> _The problem_
Reproduce the records exactly through the line with "C8: none -> 2.2nF (+12V, AC2)".

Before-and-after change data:
■ ■ ■ ■
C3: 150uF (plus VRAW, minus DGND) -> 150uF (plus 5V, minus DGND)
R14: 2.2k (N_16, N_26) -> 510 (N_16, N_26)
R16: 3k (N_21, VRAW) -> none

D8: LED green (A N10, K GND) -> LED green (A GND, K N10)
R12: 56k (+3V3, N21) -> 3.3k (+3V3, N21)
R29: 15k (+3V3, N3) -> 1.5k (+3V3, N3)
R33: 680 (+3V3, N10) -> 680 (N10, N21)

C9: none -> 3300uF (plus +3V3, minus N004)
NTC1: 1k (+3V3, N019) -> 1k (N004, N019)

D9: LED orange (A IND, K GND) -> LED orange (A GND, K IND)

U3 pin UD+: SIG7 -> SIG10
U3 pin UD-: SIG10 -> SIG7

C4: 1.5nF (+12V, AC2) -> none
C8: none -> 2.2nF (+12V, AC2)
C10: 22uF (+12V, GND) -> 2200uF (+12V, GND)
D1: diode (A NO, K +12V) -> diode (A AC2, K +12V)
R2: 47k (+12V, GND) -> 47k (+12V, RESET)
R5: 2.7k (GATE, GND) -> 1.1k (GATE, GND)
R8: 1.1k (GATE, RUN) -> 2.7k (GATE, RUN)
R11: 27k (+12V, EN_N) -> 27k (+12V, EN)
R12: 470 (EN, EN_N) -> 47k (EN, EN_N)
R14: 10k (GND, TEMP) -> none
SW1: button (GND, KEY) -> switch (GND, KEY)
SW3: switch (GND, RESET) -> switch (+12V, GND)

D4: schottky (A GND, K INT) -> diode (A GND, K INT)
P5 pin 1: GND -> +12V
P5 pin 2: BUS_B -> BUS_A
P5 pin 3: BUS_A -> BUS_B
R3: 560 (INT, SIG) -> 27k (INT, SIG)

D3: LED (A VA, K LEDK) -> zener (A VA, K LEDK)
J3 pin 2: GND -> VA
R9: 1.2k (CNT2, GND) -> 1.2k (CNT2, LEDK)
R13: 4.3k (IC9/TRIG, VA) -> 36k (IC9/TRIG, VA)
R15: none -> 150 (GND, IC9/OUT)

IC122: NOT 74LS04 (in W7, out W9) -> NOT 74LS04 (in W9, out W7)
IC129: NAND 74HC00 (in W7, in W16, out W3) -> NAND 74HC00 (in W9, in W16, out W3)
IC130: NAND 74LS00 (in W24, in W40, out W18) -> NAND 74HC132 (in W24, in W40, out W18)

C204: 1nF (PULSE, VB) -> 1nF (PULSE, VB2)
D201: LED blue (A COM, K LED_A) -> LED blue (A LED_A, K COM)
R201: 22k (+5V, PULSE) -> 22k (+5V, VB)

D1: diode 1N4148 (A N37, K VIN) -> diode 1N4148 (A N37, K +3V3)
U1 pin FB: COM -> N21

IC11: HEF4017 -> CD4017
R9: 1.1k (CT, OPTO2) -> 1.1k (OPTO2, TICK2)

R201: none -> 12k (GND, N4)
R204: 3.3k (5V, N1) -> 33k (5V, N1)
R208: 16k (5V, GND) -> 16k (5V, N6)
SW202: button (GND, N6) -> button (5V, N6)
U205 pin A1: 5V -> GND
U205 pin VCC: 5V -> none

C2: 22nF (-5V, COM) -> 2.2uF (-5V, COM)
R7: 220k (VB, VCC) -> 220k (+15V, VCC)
■ ■ ■ ■
> _Written answer_
C3: 150uF (plus VRAW, minus DGND) -> 150uF (plus 5V, minus DGND)
R14: 2.2k (N_16, N_26) -> 510 (N_16, N_26)
R16: 3k (N_21, VRAW) -> none

D8: LED green (A N10, K GND) -> LED green (A GND, K N10)
R12: 56k (+3V3, N21) -> 3.3k (+3V3, N21)
R29: 15k (+3V3, N3) -> 1.5k (+3V3, N3)
R33: 680 (+3V3, N10) -> 680 (N10, N21)

C9: none -> 3300uF (plus +3V3, minus N004)
NTC1: 1k (+3V3, N019) -> 1k (N004, N019)

D9: LED orange (A IND, K GND) -> LED orange (A GND, K IND)

U3 pin UD+: SIG7 -> SIG10
U3 pin UD-: SIG10 -> SIG7

C4: 1.5nF (+12V, AC2) -> none
C8: none -> 2.2nF (+12V, AC2)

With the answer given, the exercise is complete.